**Exercise brief:** Nothing after the line with "IC19: NAND CD4011" belongs in the copy; extract the lines below from the top through that line, pictures left out.

Before and after images
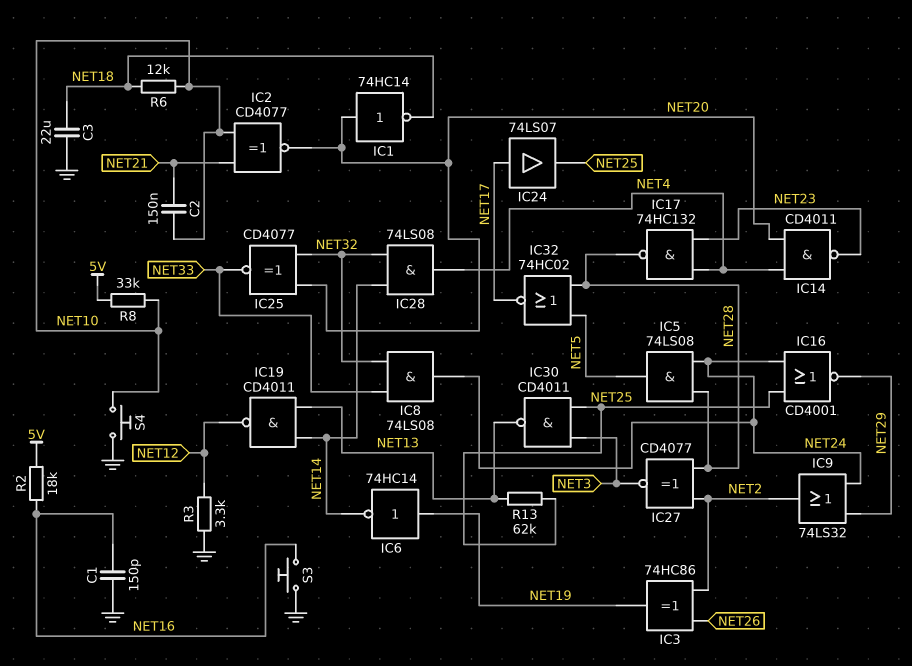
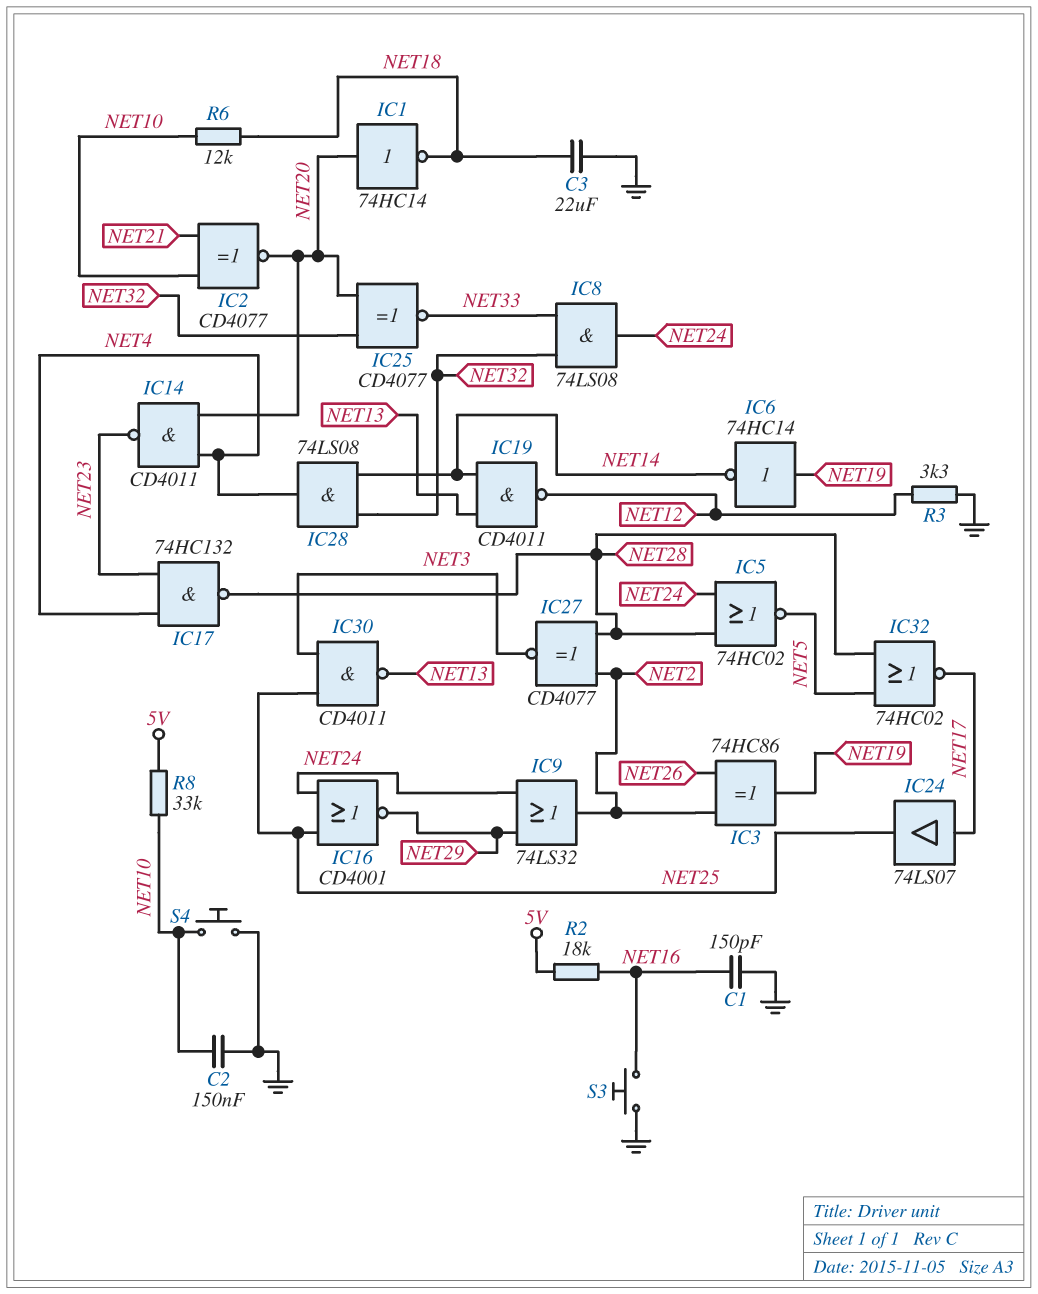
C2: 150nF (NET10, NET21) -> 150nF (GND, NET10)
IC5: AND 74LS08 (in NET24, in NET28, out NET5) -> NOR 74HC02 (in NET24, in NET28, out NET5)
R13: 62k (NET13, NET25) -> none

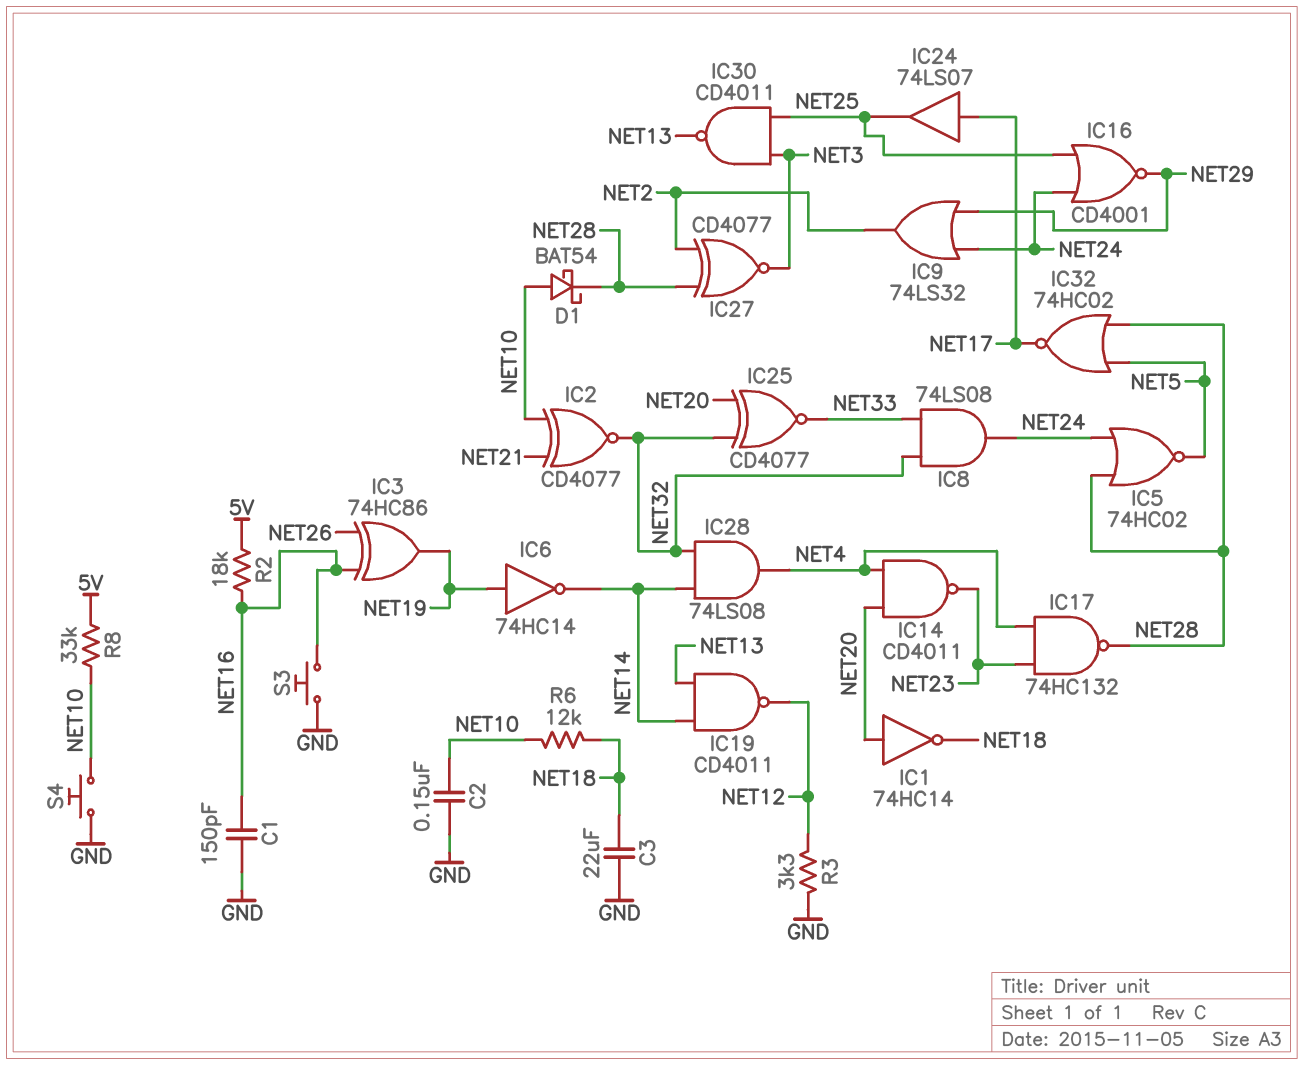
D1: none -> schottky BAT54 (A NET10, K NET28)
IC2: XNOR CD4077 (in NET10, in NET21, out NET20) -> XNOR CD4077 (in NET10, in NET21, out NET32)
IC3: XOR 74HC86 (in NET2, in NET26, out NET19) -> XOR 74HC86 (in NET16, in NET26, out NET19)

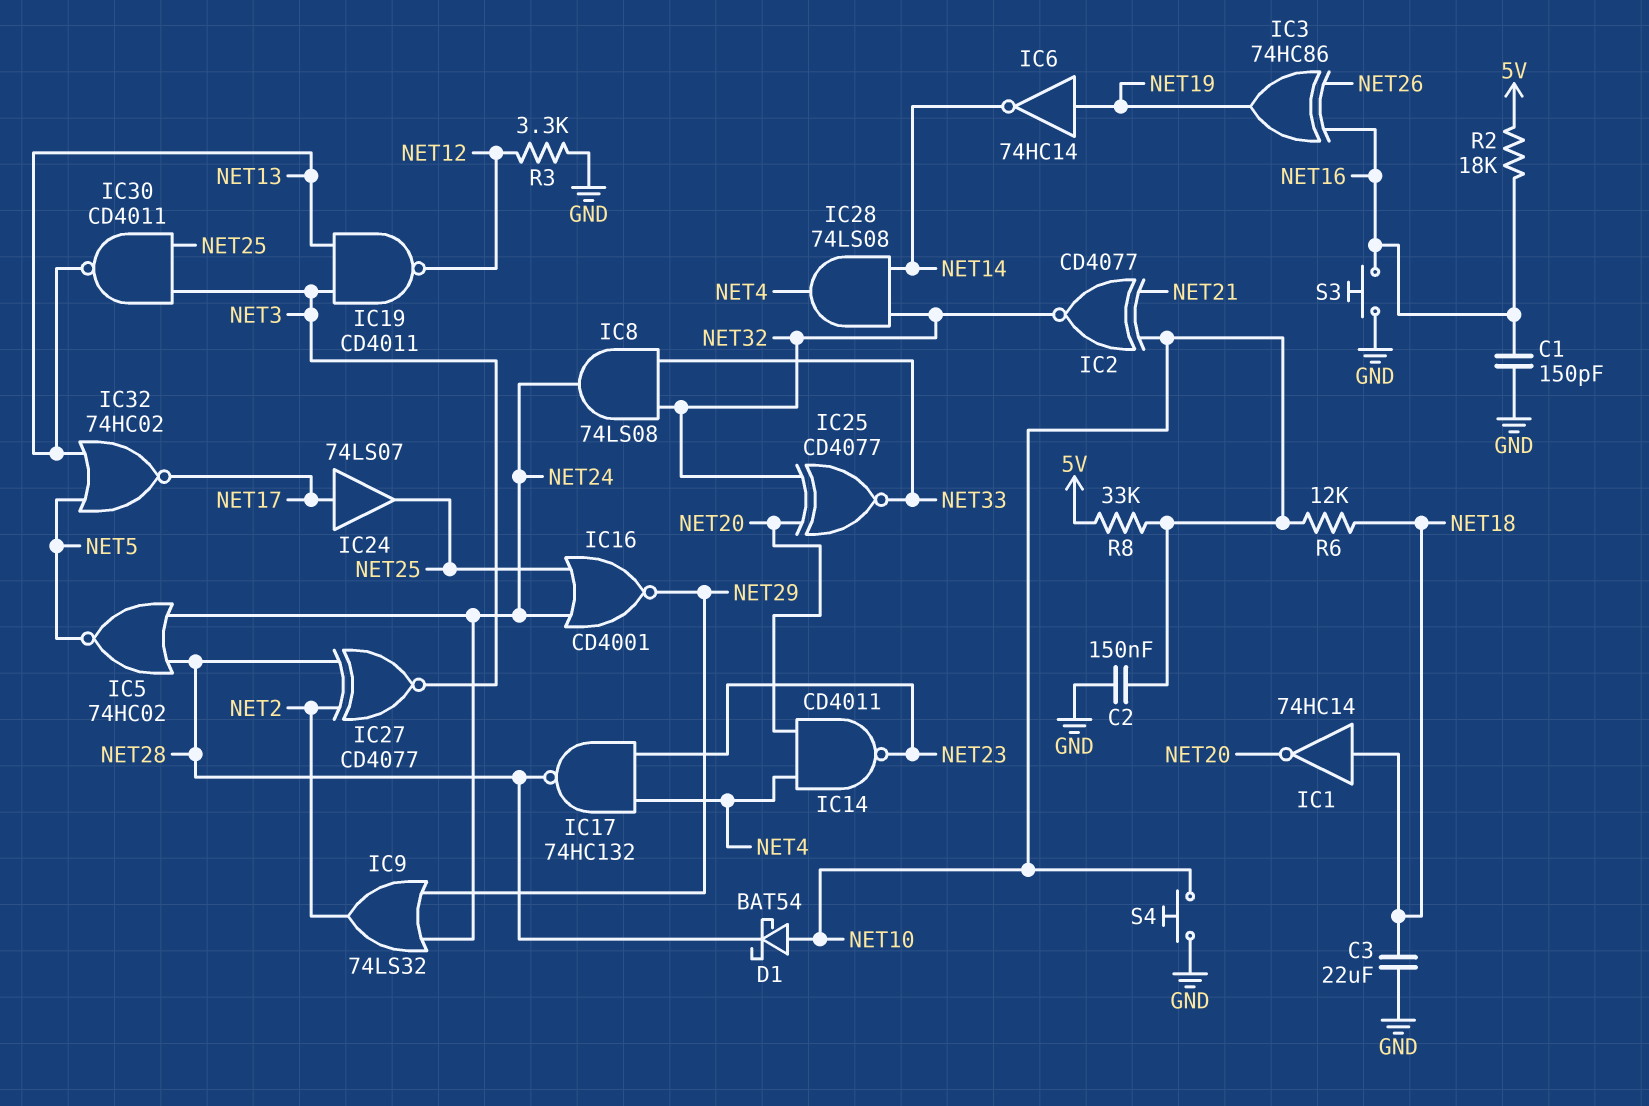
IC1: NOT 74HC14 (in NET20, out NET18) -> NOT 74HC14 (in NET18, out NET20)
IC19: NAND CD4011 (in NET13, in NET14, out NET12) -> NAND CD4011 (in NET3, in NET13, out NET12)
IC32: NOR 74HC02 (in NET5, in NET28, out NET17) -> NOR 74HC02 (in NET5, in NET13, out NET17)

**Answer for this exercise:**
C2: 150nF (NET10, NET21) -> 150nF (GND, NET10)
IC5: AND 74LS08 (in NET24, in NET28, out NET5) -> NOR 74HC02 (in NET24, in NET28, out NET5)
R13: 62k (NET13, NET25) -> none

D1: none -> schottky BAT54 (A NET10, K NET28)
IC2: XNOR CD4077 (in NET10, in NET21, out NET20) -> XNOR CD4077 (in NET10, in NET21, out NET32)
IC3: XOR 74HC86 (in NET2, in NET26, out NET19) -> XOR 74HC86 (in NET16, in NET26, out NET19)

IC1: NOT 74HC14 (in NET20, out NET18) -> NOT 74HC14 (in NET18, out NET20)
IC19: NAND CD4011 (in NET13, in NET14, out NET12) -> NAND CD4011 (in NET3, in NET13, out NET12)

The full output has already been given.